- _Prompt_:
Every line with the string "bear" in it belongs in your answer, so copy them all from the data.

- _Data for the task_:
--
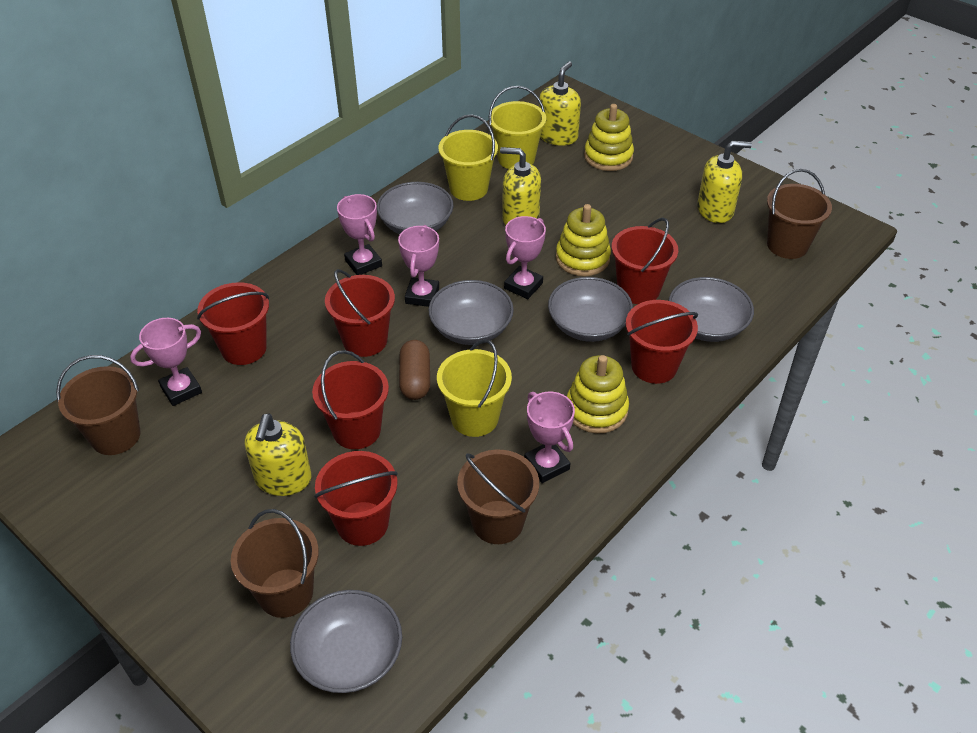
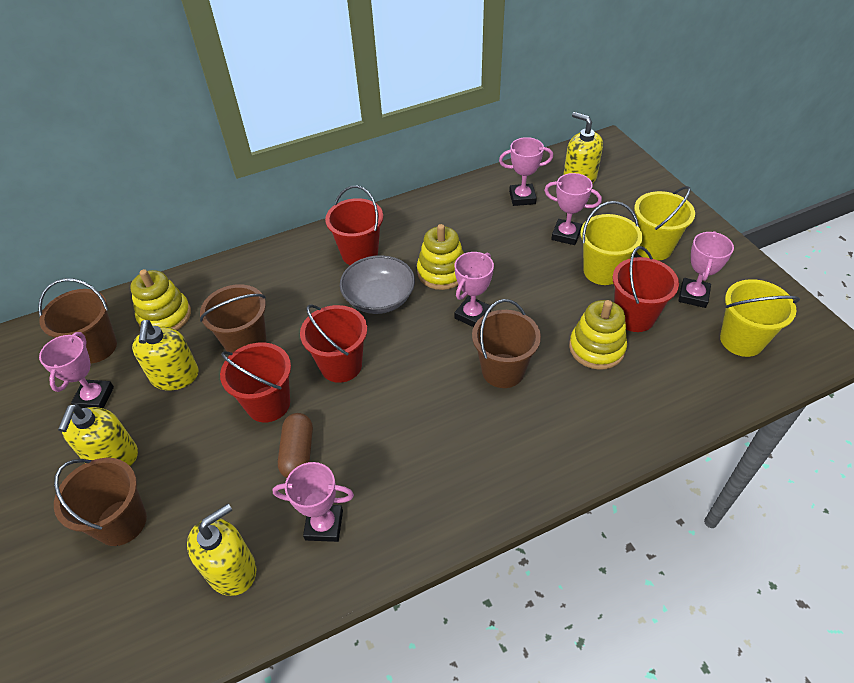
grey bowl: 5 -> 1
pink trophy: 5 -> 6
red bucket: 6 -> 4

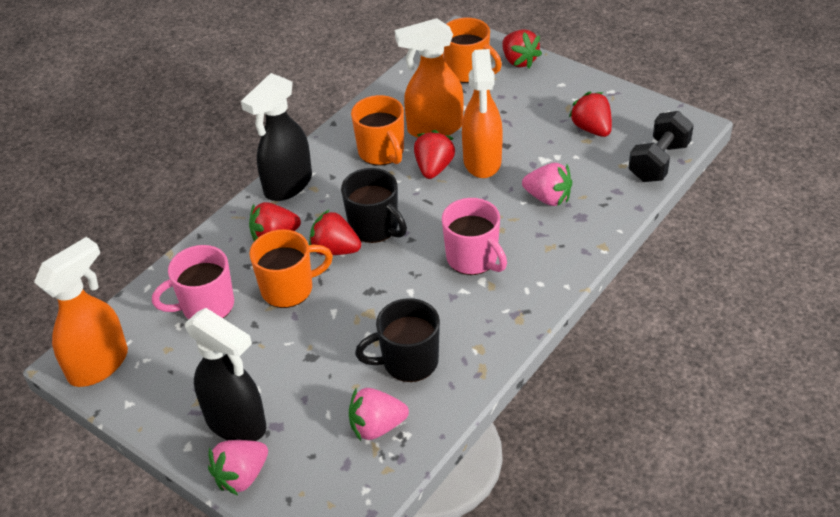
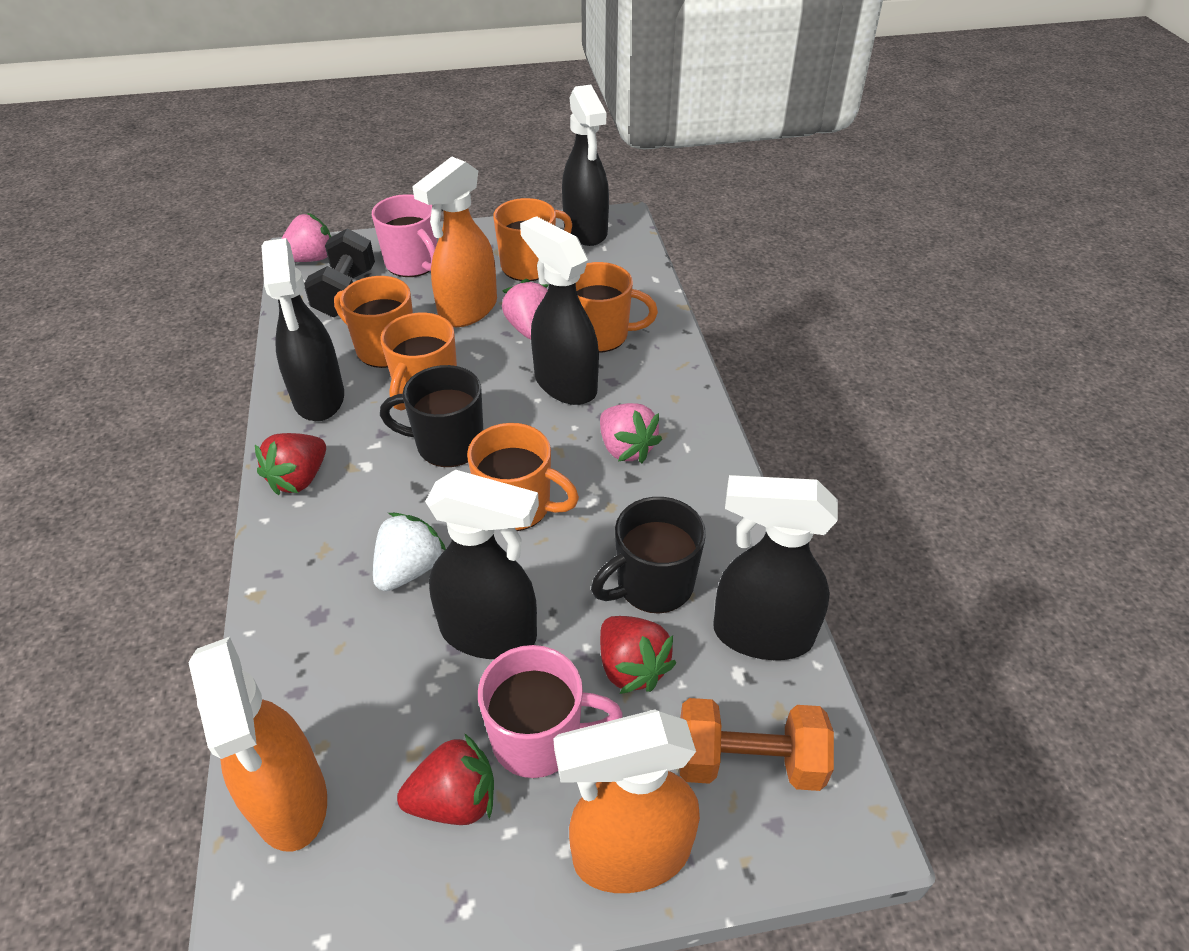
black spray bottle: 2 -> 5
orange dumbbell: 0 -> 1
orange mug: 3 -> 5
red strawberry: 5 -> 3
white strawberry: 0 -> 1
--
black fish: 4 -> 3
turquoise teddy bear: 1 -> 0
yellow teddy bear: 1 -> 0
--
- _Answer to this task_:
turquoise teddy bear: 1 -> 0
yellow teddy bear: 1 -> 0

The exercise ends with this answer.